## About this exercise
Nothing but a number should be given: the count of lines in the listing that include "minus".

═════ Data to process ═════

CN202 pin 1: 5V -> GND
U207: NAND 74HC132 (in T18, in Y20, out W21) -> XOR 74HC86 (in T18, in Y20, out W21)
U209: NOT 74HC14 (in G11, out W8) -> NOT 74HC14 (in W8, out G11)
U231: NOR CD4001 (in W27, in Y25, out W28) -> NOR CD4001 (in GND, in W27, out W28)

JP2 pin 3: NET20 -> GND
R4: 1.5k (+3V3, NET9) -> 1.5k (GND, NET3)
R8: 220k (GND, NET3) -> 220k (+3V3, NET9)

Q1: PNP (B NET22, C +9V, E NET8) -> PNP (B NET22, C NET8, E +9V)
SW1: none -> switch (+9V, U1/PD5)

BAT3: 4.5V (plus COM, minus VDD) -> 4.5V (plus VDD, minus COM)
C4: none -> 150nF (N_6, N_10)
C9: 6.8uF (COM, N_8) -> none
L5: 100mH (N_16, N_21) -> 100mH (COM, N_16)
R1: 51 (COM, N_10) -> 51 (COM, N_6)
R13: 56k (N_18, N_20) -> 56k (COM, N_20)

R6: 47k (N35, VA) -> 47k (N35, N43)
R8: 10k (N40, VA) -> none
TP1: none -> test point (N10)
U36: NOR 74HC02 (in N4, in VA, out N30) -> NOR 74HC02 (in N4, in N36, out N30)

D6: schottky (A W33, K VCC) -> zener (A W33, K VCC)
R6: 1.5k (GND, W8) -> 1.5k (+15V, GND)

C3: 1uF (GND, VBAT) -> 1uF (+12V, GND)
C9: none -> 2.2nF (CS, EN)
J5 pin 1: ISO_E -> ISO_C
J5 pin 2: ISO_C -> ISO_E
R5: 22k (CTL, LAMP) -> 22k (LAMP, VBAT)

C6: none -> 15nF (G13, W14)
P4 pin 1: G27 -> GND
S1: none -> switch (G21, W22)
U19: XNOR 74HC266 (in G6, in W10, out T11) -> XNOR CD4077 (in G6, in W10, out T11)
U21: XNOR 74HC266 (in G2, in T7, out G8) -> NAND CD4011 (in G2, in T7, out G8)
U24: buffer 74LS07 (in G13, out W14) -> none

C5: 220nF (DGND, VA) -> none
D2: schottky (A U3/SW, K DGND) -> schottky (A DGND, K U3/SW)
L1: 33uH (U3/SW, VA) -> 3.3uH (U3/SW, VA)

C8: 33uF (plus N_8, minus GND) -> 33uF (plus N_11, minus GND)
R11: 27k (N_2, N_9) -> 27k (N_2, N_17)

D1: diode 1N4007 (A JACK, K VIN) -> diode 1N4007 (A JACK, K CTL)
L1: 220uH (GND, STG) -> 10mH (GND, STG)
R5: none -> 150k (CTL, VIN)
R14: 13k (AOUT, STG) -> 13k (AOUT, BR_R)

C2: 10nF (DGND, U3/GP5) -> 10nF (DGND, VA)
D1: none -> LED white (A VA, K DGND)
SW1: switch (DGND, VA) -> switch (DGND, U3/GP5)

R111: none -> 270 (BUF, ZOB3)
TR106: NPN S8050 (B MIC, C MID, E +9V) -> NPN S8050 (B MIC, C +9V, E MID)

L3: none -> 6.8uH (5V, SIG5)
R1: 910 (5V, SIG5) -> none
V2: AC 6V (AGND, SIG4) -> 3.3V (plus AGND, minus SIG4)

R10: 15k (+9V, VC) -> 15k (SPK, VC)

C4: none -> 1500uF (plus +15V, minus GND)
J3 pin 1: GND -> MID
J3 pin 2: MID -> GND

═════

## Completed task
4